**EXERCISE**
All that should come back is the lines of the data below from the one containing "C2: 18pF (+3V3, GND) -> 68nF (+3V3, GND)" to the one containing "J204 pin 2: VC -> GND", inclusive, exactly as they stand.
[THE RECORDS Boundary: Start]
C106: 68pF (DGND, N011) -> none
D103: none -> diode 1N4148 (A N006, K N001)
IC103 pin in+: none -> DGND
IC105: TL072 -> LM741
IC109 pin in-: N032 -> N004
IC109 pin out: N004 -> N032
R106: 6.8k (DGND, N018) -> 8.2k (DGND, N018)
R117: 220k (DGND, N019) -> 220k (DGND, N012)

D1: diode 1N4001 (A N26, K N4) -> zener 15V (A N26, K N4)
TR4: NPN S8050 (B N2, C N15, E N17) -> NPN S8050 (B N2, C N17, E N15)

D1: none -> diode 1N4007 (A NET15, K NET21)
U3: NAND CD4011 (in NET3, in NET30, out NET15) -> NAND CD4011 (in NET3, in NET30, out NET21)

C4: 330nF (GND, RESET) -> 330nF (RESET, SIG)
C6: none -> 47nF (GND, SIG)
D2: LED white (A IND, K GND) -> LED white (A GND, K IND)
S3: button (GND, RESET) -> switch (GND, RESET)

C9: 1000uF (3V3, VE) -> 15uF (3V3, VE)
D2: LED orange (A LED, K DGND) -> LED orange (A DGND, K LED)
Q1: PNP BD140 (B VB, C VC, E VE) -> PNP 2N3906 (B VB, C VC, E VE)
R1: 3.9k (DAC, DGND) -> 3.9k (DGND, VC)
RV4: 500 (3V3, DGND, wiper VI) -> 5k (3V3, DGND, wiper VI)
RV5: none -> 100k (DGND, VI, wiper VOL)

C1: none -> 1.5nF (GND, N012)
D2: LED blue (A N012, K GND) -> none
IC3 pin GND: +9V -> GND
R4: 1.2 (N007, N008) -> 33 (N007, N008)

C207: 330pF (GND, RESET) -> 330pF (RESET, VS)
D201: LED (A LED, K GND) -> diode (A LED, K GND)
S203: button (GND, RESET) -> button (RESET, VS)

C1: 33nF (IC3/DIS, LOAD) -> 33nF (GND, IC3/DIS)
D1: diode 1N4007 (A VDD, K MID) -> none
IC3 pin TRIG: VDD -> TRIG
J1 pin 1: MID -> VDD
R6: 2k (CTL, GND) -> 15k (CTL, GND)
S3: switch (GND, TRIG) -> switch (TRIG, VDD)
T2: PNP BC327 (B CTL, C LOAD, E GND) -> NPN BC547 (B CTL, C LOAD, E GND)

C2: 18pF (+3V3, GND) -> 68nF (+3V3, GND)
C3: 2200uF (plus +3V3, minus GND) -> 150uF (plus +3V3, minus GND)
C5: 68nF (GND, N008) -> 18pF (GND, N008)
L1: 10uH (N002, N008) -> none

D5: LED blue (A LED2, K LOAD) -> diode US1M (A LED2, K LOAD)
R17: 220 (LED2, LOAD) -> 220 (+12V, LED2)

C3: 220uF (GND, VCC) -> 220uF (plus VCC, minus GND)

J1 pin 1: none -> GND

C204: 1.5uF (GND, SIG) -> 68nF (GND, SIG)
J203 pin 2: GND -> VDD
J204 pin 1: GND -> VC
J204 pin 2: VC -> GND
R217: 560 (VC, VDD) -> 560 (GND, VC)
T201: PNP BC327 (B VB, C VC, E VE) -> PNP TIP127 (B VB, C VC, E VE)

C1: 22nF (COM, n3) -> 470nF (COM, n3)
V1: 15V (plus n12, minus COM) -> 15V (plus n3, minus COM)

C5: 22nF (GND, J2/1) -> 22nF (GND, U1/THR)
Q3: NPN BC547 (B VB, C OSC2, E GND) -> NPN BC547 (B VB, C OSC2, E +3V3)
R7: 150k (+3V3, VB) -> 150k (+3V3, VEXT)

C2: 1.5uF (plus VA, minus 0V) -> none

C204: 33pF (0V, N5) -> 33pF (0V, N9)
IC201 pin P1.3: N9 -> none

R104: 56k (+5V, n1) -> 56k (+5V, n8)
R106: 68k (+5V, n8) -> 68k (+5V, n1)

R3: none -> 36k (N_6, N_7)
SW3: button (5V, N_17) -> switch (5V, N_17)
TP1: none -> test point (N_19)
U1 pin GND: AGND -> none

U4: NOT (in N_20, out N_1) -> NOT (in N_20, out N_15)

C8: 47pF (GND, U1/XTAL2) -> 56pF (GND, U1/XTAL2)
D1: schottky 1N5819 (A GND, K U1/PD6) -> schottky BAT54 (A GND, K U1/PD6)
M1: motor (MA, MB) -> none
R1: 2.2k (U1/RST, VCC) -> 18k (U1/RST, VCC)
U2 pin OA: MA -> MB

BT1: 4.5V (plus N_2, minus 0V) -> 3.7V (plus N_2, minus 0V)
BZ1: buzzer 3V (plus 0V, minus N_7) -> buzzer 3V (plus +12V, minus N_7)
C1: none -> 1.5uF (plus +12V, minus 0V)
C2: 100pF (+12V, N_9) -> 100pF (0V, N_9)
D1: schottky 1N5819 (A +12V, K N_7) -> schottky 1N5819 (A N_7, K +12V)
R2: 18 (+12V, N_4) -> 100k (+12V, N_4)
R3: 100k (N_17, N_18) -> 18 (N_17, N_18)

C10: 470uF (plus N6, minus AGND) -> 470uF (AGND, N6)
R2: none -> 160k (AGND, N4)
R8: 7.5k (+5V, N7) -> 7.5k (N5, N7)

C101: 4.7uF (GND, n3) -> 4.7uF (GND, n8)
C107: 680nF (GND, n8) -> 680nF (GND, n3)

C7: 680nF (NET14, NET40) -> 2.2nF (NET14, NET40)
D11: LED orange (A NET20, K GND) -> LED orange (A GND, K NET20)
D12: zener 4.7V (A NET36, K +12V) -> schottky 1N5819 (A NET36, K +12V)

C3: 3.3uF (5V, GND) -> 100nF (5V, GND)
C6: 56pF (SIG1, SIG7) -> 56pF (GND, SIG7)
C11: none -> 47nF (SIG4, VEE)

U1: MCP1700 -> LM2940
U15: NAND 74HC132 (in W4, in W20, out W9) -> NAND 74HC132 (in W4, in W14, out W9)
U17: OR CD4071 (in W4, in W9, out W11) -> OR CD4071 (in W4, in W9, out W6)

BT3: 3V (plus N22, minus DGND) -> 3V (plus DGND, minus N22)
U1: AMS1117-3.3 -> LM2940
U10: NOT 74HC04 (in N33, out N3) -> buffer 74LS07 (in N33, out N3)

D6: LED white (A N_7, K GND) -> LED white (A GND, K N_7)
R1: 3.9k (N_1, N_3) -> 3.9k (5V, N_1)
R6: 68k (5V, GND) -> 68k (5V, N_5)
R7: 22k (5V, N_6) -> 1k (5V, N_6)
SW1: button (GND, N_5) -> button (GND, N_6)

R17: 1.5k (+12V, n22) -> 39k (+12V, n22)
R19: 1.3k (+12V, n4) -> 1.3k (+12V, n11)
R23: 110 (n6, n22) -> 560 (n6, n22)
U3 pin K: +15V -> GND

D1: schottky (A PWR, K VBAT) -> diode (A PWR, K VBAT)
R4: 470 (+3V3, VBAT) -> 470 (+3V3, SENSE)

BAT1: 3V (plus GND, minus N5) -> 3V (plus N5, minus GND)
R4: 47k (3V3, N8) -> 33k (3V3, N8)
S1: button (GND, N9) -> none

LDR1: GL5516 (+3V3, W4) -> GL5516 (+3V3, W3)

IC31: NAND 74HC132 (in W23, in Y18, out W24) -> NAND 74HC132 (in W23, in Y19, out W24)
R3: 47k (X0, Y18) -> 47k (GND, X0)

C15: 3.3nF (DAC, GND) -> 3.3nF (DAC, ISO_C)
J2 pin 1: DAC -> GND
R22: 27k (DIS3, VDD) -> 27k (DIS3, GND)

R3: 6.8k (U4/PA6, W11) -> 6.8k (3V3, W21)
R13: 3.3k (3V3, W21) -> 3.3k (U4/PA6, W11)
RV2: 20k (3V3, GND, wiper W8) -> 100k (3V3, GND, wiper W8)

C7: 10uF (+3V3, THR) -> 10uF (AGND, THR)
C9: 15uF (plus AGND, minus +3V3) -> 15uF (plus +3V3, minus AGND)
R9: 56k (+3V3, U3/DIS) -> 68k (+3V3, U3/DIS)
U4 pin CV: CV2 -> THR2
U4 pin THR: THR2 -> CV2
[THE RECORDS Boundary: End]
**RESULT OF THE EXERCISE**
C2: 18pF (+3V3, GND) -> 68nF (+3V3, GND)
C3: 2200uF (plus +3V3, minus GND) -> 150uF (plus +3V3, minus GND)
C5: 68nF (GND, N008) -> 18pF (GND, N008)
L1: 10uH (N002, N008) -> none

D5: LED blue (A LED2, K LOAD) -> diode US1M (A LED2, K LOAD)
R17: 220 (LED2, LOAD) -> 220 (+12V, LED2)

C3: 220uF (GND, VCC) -> 220uF (plus VCC, minus GND)

J1 pin 1: none -> GND

C204: 1.5uF (GND, SIG) -> 68nF (GND, SIG)
J203 pin 2: GND -> VDD
J204 pin 1: GND -> VC
J204 pin 2: VC -> GND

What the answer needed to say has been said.